_Description of the task_
Wherever pictures occur in the entries below, leave them out and retype the rest exactly.

# # # # # # #

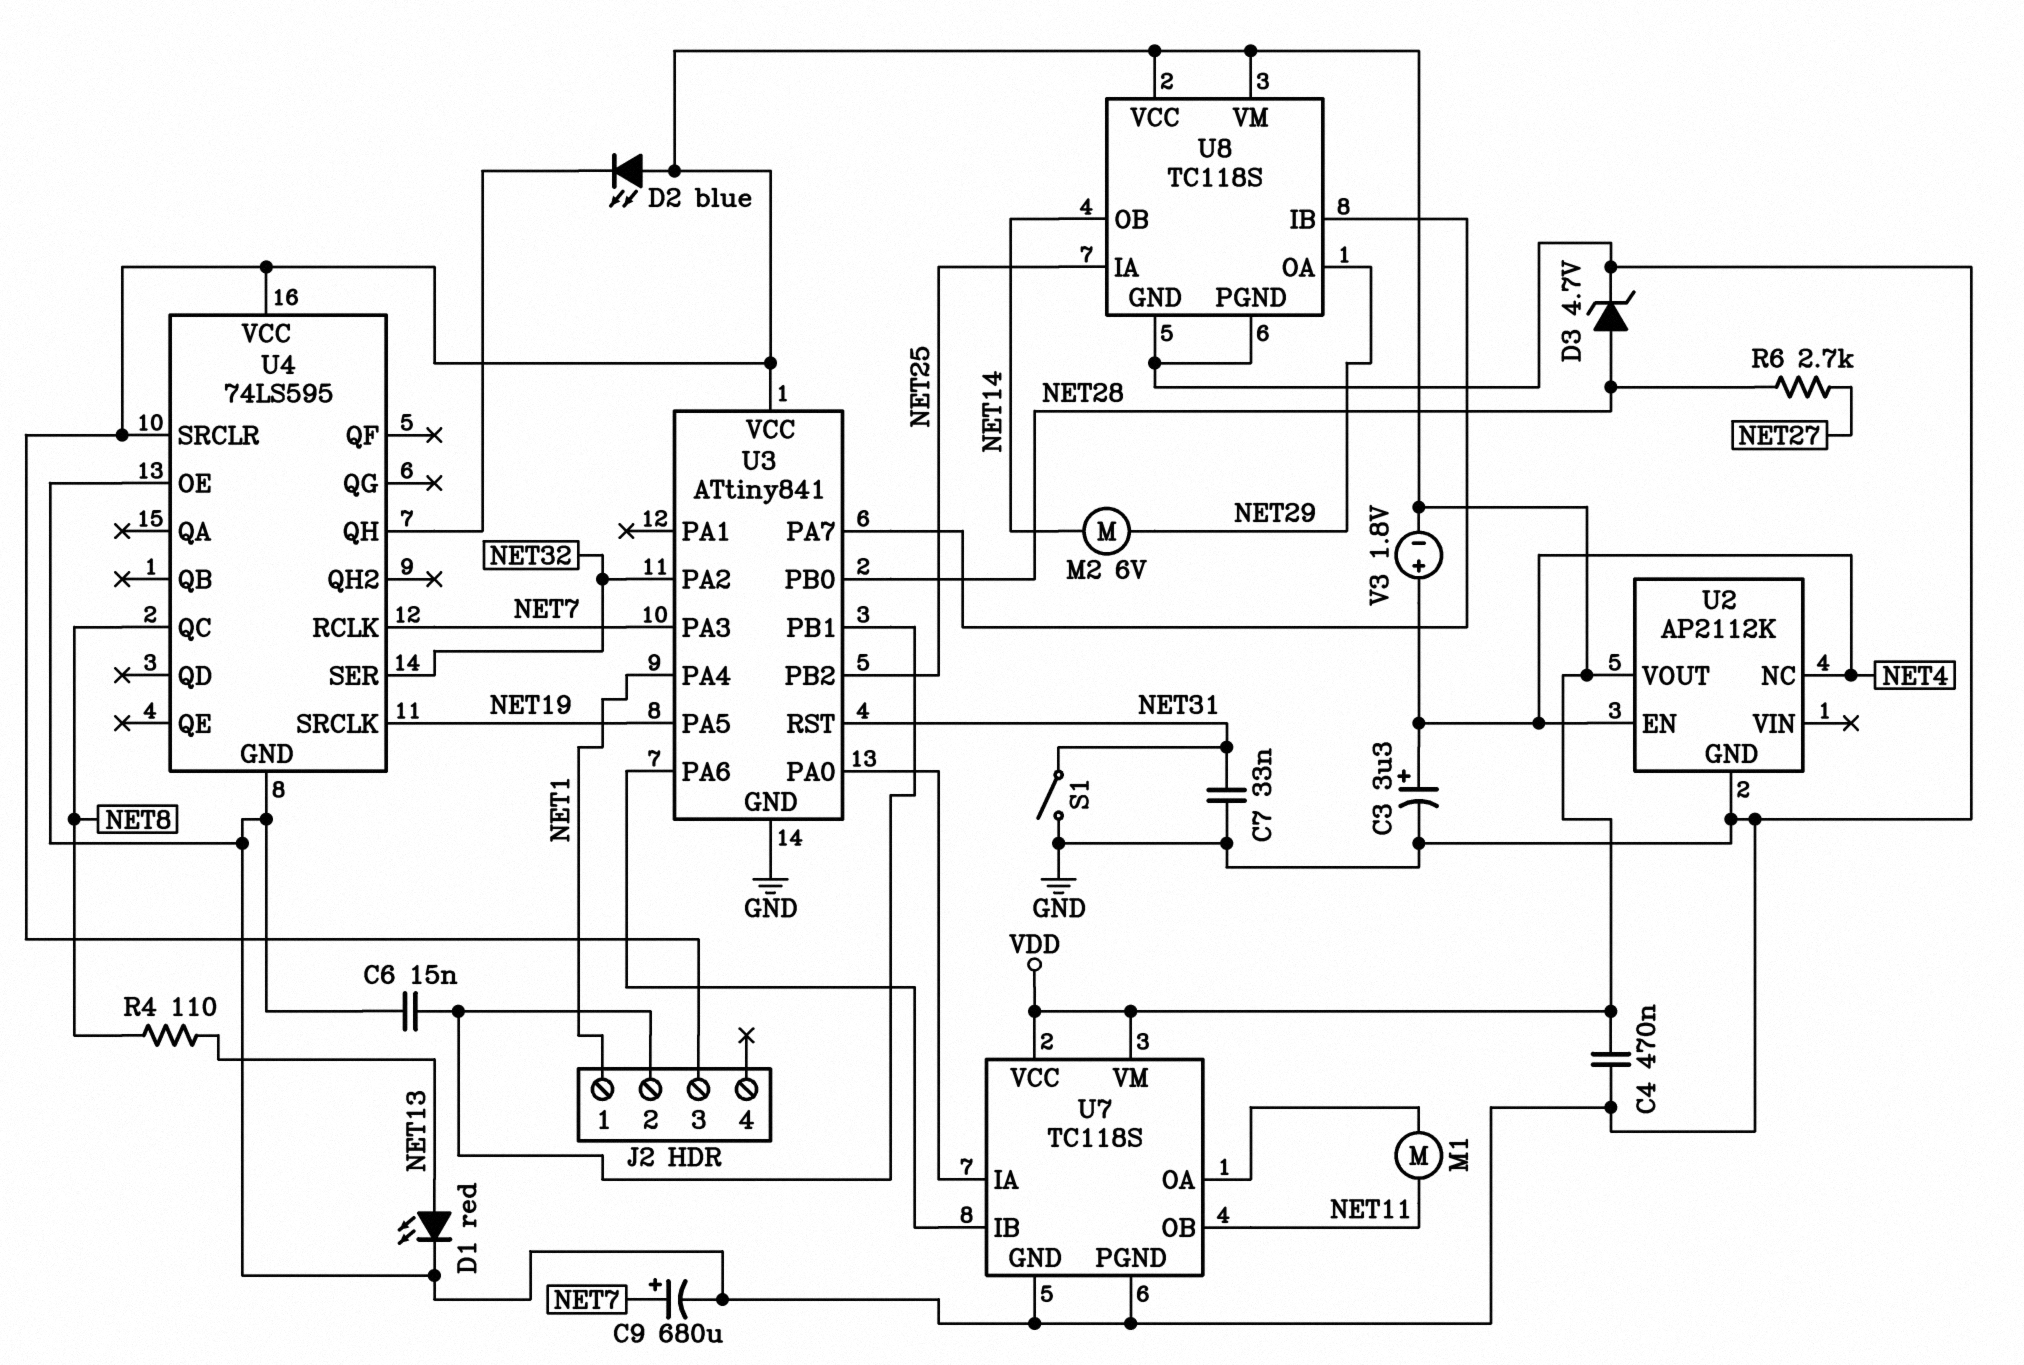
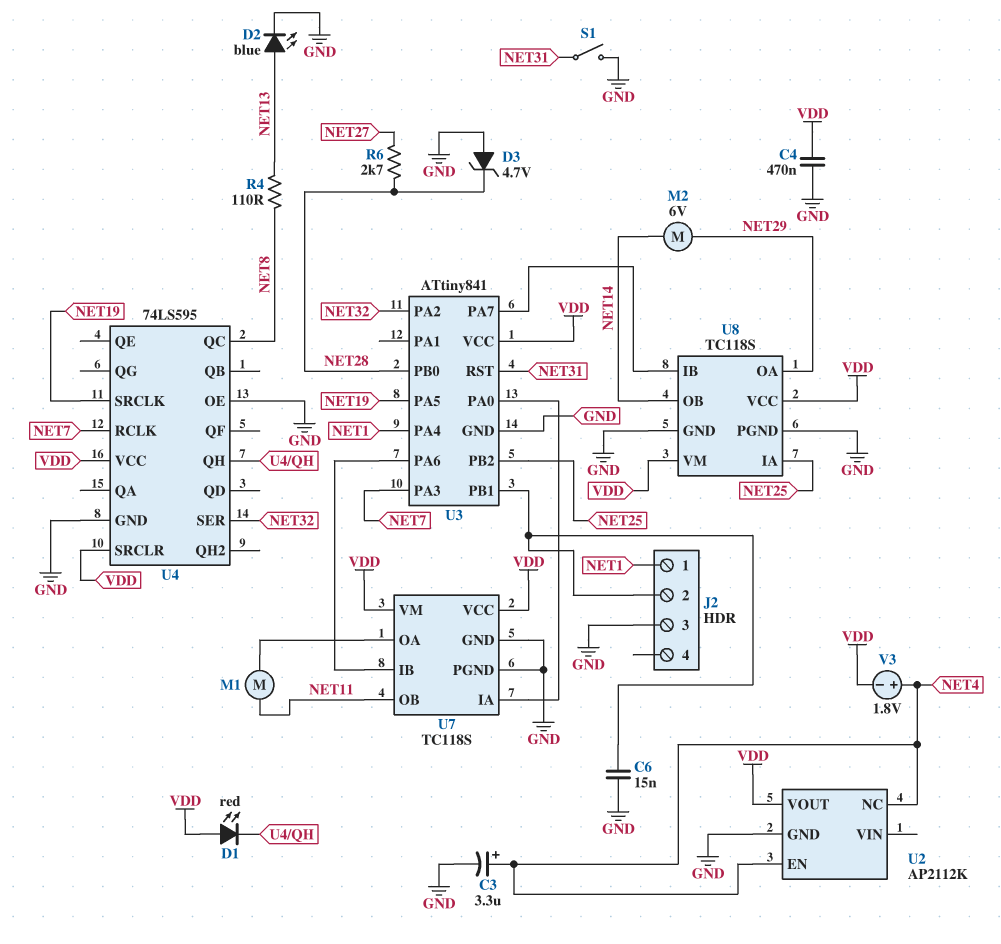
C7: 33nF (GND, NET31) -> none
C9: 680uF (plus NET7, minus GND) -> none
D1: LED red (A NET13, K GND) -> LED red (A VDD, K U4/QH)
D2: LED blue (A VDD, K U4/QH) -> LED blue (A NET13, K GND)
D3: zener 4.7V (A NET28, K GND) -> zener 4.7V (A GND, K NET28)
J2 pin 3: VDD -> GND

# # # # # # #

_Task answer_
C7: 33nF (GND, NET31) -> none
C9: 680uF (plus NET7, minus GND) -> none
D1: LED red (A NET13, K GND) -> LED red (A VDD, K U4/QH)
D2: LED blue (A VDD, K U4/QH) -> LED blue (A NET13, K GND)
D3: zener 4.7V (A NET28, K GND) -> zener 4.7V (A GND, K NET28)
J2 pin 3: VDD -> GND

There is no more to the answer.